_TASK TO COMPLETE_
Return every line of the data below verbatim, omitting the pictures.

::::::::::

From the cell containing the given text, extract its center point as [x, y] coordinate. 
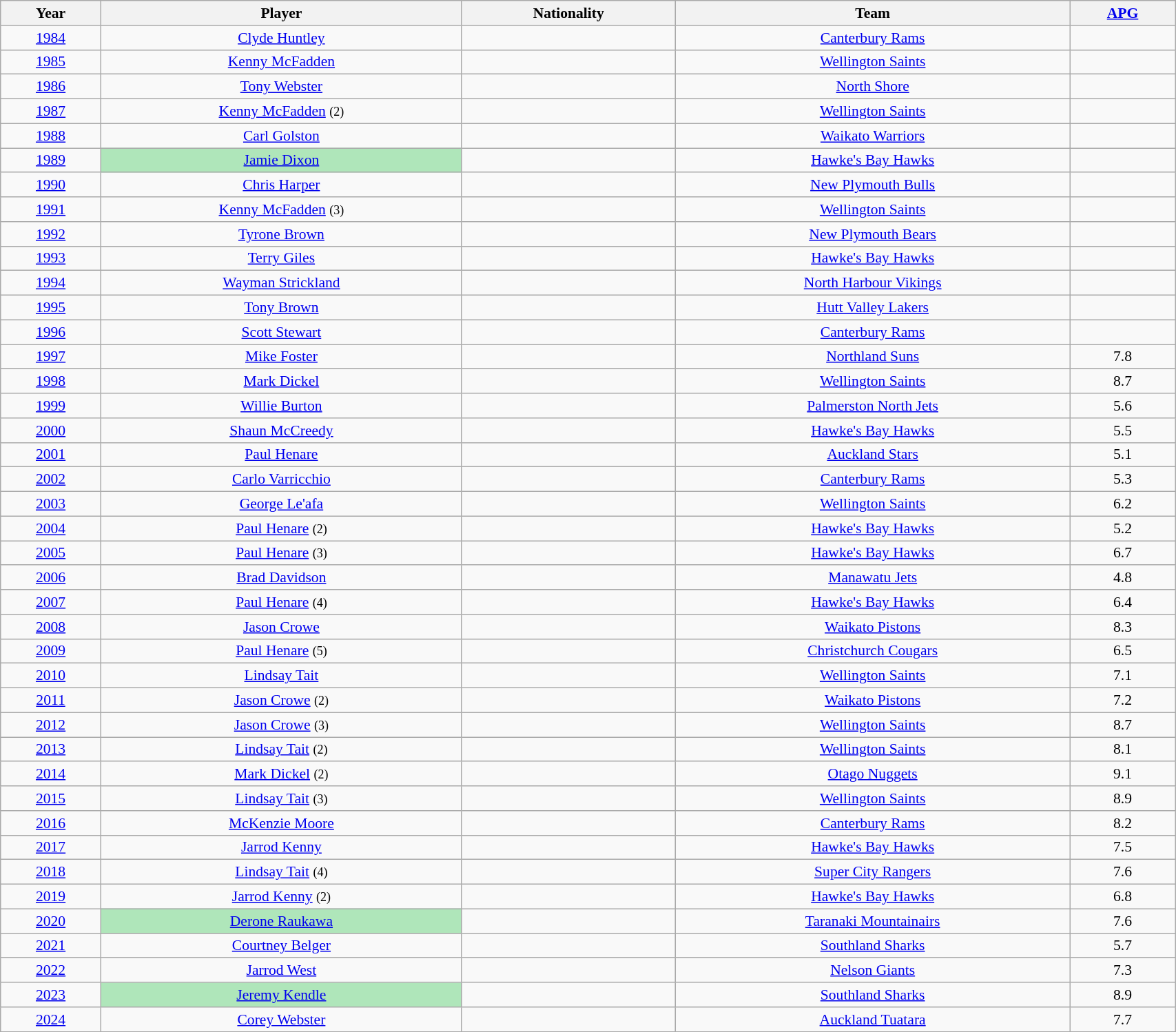
1993 [51, 258]
2015 [51, 798]
1991 [51, 209]
6.5 [1122, 651]
2004 [51, 528]
Jarrod Kenny [281, 847]
7.8 [1122, 357]
2007 [51, 602]
Paul Henare (4) [281, 602]
7.3 [1122, 971]
1989 [51, 161]
8.3 [1122, 627]
2003 [51, 504]
Scott Stewart [281, 332]
Brad Davidson [281, 578]
Kenny McFadden [281, 62]
Auckland Stars [872, 455]
2017 [51, 847]
7.2 [1122, 701]
8.2 [1122, 823]
APG [1122, 13]
Corey Webster [281, 1020]
Carlo Varricchio [281, 479]
Taranaki Mountainairs [872, 921]
2008 [51, 627]
Terry Giles [281, 258]
2019 [51, 897]
Lindsay Tait (3) [281, 798]
2014 [51, 774]
2018 [51, 872]
5.3 [1122, 479]
1992 [51, 234]
North Harbour Vikings [872, 283]
1988 [51, 136]
Northland Suns [872, 357]
1999 [51, 406]
McKenzie Moore [281, 823]
2021 [51, 946]
Manawatu Jets [872, 578]
5.1 [1122, 455]
2005 [51, 553]
2020 [51, 921]
Player [281, 13]
Paul Henare [281, 455]
Otago Nuggets [872, 774]
7.1 [1122, 676]
Paul Henare (3) [281, 553]
6.2 [1122, 504]
Tyrone Brown [281, 234]
Willie Burton [281, 406]
8.1 [1122, 750]
9.1 [1122, 774]
1994 [51, 283]
Super City Rangers [872, 872]
6.4 [1122, 602]
2024 [51, 1020]
Lindsay Tait [281, 676]
1995 [51, 308]
2011 [51, 701]
Waikato Warriors [872, 136]
Kenny McFadden (2) [281, 112]
7.5 [1122, 847]
2013 [51, 750]
Kenny McFadden (3) [281, 209]
2023 [51, 995]
2010 [51, 676]
Jason Crowe (2) [281, 701]
1998 [51, 382]
Tony Brown [281, 308]
North Shore [872, 87]
Year [51, 13]
1996 [51, 332]
Jamie Dixon [281, 161]
Palmerston North Jets [872, 406]
2002 [51, 479]
2009 [51, 651]
Jeremy Kendle [281, 995]
Wayman Strickland [281, 283]
1985 [51, 62]
Jarrod West [281, 971]
2000 [51, 431]
2022 [51, 971]
4.8 [1122, 578]
Derone Raukawa [281, 921]
Lindsay Tait (2) [281, 750]
Chris Harper [281, 185]
1990 [51, 185]
6.7 [1122, 553]
Christchurch Cougars [872, 651]
Clyde Huntley [281, 38]
Lindsay Tait (4) [281, 872]
1984 [51, 38]
Hutt Valley Lakers [872, 308]
George Le'afa [281, 504]
1987 [51, 112]
5.5 [1122, 431]
2001 [51, 455]
Jason Crowe (3) [281, 725]
2016 [51, 823]
New Plymouth Bears [872, 234]
Paul Henare (5) [281, 651]
Mike Foster [281, 357]
1986 [51, 87]
1997 [51, 357]
Shaun McCreedy [281, 431]
Nelson Giants [872, 971]
5.2 [1122, 528]
Team [872, 13]
Mark Dickel (2) [281, 774]
Courtney Belger [281, 946]
5.6 [1122, 406]
7.7 [1122, 1020]
Nationality [568, 13]
Mark Dickel [281, 382]
Paul Henare (2) [281, 528]
Tony Webster [281, 87]
Carl Golston [281, 136]
5.7 [1122, 946]
6.8 [1122, 897]
2006 [51, 578]
Auckland Tuatara [872, 1020]
New Plymouth Bulls [872, 185]
Jason Crowe [281, 627]
2012 [51, 725]
Jarrod Kenny (2) [281, 897]
Scan for the cell matching the given text and deliver its [X, Y] coordinate at center. 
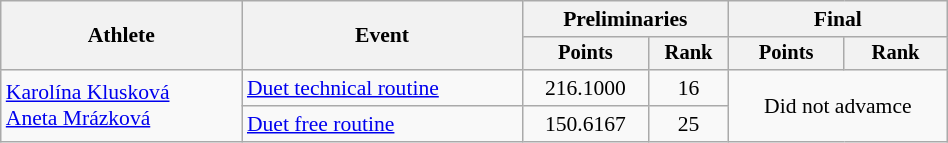
Athlete [122, 36]
25 [689, 124]
216.1000 [585, 88]
Karolína KluskováAneta Mrázková [122, 106]
Did not advamce [838, 106]
Event [382, 36]
Duet technical routine [382, 88]
Final [838, 19]
Duet free routine [382, 124]
16 [689, 88]
150.6167 [585, 124]
Preliminaries [625, 19]
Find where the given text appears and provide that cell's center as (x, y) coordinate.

::::::::::

_EXERCISE RESULT_
From the cell containing the given text, extract its center point as [x, y] coordinate. 
1993 [51, 258]
2015 [51, 798]
1991 [51, 209]
6.5 [1122, 651]
2004 [51, 528]
Jarrod Kenny [281, 847]
7.8 [1122, 357]
2007 [51, 602]
Paul Henare (4) [281, 602]
7.3 [1122, 971]
1989 [51, 161]
8.3 [1122, 627]
2003 [51, 504]
Scott Stewart [281, 332]
Brad Davidson [281, 578]
Kenny McFadden [281, 62]
Auckland Stars [872, 455]
2017 [51, 847]
7.2 [1122, 701]
8.2 [1122, 823]
APG [1122, 13]
Corey Webster [281, 1020]
Carlo Varricchio [281, 479]
Taranaki Mountainairs [872, 921]
2008 [51, 627]
Terry Giles [281, 258]
2019 [51, 897]
Lindsay Tait (3) [281, 798]
2014 [51, 774]
2018 [51, 872]
5.3 [1122, 479]
1992 [51, 234]
North Harbour Vikings [872, 283]
1988 [51, 136]
Northland Suns [872, 357]
1999 [51, 406]
McKenzie Moore [281, 823]
2021 [51, 946]
Manawatu Jets [872, 578]
5.1 [1122, 455]
2005 [51, 553]
2020 [51, 921]
Player [281, 13]
Paul Henare [281, 455]
Otago Nuggets [872, 774]
7.1 [1122, 676]
Paul Henare (3) [281, 553]
6.2 [1122, 504]
Tyrone Brown [281, 234]
Willie Burton [281, 406]
8.1 [1122, 750]
9.1 [1122, 774]
1994 [51, 283]
Super City Rangers [872, 872]
6.4 [1122, 602]
2024 [51, 1020]
Lindsay Tait [281, 676]
1995 [51, 308]
2011 [51, 701]
Waikato Warriors [872, 136]
Kenny McFadden (2) [281, 112]
7.5 [1122, 847]
2013 [51, 750]
Kenny McFadden (3) [281, 209]
2023 [51, 995]
2010 [51, 676]
Jason Crowe (2) [281, 701]
1998 [51, 382]
Tony Brown [281, 308]
North Shore [872, 87]
Year [51, 13]
1996 [51, 332]
Jamie Dixon [281, 161]
Palmerston North Jets [872, 406]
2002 [51, 479]
2009 [51, 651]
Jeremy Kendle [281, 995]
Wayman Strickland [281, 283]
1985 [51, 62]
Jarrod West [281, 971]
2000 [51, 431]
2022 [51, 971]
4.8 [1122, 578]
Derone Raukawa [281, 921]
Lindsay Tait (2) [281, 750]
Chris Harper [281, 185]
1990 [51, 185]
6.7 [1122, 553]
Christchurch Cougars [872, 651]
Clyde Huntley [281, 38]
Lindsay Tait (4) [281, 872]
1984 [51, 38]
Hutt Valley Lakers [872, 308]
George Le'afa [281, 504]
1987 [51, 112]
5.5 [1122, 431]
2001 [51, 455]
Jason Crowe (3) [281, 725]
2016 [51, 823]
New Plymouth Bears [872, 234]
Paul Henare (5) [281, 651]
Mike Foster [281, 357]
1986 [51, 87]
1997 [51, 357]
Shaun McCreedy [281, 431]
Nelson Giants [872, 971]
5.2 [1122, 528]
Team [872, 13]
Mark Dickel (2) [281, 774]
Courtney Belger [281, 946]
5.6 [1122, 406]
7.7 [1122, 1020]
Nationality [568, 13]
Mark Dickel [281, 382]
Paul Henare (2) [281, 528]
Tony Webster [281, 87]
Carl Golston [281, 136]
5.7 [1122, 946]
6.8 [1122, 897]
2006 [51, 578]
Auckland Tuatara [872, 1020]
New Plymouth Bulls [872, 185]
Jason Crowe [281, 627]
2012 [51, 725]
Jarrod Kenny (2) [281, 897]
Scan for the cell matching the given text and deliver its [X, Y] coordinate at center. 
Athlete [122, 36]
25 [689, 124]
216.1000 [585, 88]
Karolína KluskováAneta Mrázková [122, 106]
Did not advamce [838, 106]
Event [382, 36]
Duet technical routine [382, 88]
Final [838, 19]
Duet free routine [382, 124]
16 [689, 88]
150.6167 [585, 124]
Preliminaries [625, 19]
Find where the given text appears and provide that cell's center as (x, y) coordinate.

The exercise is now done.